● **ACTIVITY**
The lines from the first line of the entries through the line containing "IC3 pin RST: RESET -> GND" are to be repeated exactly, with both of those lines included.

[[ DATA TO USE, beginning ]]

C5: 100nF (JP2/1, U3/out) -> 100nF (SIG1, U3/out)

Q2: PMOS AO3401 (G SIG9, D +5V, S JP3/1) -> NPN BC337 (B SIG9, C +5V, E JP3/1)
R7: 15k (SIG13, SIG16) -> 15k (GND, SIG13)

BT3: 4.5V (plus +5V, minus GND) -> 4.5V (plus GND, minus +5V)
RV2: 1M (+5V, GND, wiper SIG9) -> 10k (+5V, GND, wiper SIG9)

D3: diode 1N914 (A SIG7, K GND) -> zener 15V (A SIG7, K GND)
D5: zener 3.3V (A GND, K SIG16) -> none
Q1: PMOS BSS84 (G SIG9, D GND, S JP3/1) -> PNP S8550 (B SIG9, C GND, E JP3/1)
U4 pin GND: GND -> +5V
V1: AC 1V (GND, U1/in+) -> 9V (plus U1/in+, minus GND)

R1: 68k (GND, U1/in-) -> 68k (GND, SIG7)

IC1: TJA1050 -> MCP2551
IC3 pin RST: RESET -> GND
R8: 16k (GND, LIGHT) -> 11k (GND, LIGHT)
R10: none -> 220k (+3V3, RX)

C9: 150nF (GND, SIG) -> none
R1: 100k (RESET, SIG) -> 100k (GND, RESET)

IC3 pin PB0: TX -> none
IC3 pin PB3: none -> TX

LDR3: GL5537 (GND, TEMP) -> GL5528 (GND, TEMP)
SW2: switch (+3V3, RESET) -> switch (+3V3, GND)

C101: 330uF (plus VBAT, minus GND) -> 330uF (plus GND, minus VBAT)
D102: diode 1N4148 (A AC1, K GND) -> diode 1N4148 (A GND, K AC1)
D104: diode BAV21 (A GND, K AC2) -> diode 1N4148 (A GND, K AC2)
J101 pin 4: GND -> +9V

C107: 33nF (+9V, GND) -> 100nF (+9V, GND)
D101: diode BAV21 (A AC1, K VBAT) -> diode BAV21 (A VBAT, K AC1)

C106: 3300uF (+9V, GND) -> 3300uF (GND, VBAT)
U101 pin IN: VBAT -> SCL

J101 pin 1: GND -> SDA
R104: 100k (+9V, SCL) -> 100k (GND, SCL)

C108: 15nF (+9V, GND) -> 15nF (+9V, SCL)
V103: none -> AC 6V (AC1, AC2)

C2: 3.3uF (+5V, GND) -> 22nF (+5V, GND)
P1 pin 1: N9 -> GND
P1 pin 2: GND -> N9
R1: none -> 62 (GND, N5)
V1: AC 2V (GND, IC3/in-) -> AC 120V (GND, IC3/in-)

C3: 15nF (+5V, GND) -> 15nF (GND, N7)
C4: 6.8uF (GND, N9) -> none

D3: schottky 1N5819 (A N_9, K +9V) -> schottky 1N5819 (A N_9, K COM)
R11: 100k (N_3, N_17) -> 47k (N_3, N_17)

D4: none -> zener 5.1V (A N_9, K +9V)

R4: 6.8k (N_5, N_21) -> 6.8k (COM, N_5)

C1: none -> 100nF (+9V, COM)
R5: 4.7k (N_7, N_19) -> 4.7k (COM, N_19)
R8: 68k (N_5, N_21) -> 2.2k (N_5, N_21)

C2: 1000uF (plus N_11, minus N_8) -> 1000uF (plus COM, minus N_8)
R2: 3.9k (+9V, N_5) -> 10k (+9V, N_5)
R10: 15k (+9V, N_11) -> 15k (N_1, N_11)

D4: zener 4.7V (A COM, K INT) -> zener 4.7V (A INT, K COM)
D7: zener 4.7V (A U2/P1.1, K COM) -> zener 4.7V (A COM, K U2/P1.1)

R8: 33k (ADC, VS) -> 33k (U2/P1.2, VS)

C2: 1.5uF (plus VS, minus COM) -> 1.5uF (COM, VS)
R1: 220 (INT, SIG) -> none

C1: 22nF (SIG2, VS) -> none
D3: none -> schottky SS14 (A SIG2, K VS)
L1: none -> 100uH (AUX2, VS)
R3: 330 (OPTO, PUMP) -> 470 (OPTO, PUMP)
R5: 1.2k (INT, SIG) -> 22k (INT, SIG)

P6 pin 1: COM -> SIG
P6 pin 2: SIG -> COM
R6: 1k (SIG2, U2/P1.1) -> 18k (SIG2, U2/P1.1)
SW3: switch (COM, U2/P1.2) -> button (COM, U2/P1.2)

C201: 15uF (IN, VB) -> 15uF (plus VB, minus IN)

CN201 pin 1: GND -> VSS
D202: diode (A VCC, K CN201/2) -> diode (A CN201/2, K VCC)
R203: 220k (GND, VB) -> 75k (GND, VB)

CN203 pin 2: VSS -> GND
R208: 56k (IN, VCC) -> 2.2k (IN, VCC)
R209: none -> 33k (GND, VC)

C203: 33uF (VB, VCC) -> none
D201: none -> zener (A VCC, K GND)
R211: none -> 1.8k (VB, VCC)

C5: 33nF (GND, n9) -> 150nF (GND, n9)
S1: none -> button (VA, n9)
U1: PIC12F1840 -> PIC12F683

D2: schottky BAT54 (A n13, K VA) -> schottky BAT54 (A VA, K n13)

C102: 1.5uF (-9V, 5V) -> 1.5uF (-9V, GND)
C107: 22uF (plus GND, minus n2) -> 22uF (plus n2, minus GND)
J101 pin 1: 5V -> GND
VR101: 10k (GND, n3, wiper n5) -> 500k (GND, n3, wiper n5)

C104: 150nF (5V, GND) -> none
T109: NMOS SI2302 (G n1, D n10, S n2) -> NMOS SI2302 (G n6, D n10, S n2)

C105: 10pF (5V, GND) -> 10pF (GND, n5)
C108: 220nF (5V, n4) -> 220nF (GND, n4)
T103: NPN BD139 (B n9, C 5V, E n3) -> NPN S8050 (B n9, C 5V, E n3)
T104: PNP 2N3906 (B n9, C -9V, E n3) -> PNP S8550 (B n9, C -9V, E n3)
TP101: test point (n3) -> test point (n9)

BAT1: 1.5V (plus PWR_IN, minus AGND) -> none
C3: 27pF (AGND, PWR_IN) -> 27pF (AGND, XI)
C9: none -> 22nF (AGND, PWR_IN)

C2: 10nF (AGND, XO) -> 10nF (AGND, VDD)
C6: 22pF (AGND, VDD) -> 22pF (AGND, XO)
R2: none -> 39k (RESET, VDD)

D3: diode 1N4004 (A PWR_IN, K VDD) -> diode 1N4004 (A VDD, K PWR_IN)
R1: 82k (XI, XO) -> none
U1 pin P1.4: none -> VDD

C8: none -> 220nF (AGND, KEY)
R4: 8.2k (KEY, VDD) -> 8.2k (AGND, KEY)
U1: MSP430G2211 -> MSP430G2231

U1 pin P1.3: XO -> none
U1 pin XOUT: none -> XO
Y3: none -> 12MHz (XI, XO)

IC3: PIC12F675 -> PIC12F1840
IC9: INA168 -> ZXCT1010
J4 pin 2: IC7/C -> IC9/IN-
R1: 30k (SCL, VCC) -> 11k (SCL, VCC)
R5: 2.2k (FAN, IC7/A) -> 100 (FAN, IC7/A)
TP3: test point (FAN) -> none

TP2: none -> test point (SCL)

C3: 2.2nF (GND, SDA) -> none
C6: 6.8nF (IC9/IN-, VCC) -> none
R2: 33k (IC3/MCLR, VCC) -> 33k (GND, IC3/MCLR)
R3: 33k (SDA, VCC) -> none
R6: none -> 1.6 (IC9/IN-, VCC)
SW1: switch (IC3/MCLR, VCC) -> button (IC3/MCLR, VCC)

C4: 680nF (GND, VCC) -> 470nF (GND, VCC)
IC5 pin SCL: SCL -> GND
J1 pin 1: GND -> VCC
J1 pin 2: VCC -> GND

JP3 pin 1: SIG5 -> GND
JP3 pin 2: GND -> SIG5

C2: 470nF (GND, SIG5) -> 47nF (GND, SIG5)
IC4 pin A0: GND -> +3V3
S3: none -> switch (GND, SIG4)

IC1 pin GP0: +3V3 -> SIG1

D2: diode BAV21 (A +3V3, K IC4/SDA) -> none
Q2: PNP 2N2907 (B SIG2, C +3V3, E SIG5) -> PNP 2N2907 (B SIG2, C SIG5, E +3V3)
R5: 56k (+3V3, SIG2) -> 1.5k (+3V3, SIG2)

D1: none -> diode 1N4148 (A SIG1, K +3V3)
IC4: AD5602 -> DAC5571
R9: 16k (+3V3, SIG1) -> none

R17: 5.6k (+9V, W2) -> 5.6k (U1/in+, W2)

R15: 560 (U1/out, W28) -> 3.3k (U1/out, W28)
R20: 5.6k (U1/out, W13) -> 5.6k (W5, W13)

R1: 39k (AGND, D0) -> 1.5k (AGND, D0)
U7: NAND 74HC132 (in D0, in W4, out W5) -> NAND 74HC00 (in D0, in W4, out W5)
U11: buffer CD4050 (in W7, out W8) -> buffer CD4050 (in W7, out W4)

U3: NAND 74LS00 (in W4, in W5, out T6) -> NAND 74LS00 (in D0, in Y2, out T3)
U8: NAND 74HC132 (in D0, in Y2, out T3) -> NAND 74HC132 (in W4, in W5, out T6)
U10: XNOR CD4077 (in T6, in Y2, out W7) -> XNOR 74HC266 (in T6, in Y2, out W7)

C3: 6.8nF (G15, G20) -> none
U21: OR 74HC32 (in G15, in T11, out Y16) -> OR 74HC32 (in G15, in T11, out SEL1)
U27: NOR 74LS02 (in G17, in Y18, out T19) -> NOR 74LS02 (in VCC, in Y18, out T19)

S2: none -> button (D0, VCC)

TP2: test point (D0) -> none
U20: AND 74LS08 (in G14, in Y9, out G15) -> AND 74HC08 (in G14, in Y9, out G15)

[[ DATA TO USE, end ]]

● **TASK RESPONSE**
C5: 100nF (JP2/1, U3/out) -> 100nF (SIG1, U3/out)

Q2: PMOS AO3401 (G SIG9, D +5V, S JP3/1) -> NPN BC337 (B SIG9, C +5V, E JP3/1)
R7: 15k (SIG13, SIG16) -> 15k (GND, SIG13)

BT3: 4.5V (plus +5V, minus GND) -> 4.5V (plus GND, minus +5V)
RV2: 1M (+5V, GND, wiper SIG9) -> 10k (+5V, GND, wiper SIG9)

D3: diode 1N914 (A SIG7, K GND) -> zener 15V (A SIG7, K GND)
D5: zener 3.3V (A GND, K SIG16) -> none
Q1: PMOS BSS84 (G SIG9, D GND, S JP3/1) -> PNP S8550 (B SIG9, C GND, E JP3/1)
U4 pin GND: GND -> +5V
V1: AC 1V (GND, U1/in+) -> 9V (plus U1/in+, minus GND)

R1: 68k (GND, U1/in-) -> 68k (GND, SIG7)

IC1: TJA1050 -> MCP2551
IC3 pin RST: RESET -> GND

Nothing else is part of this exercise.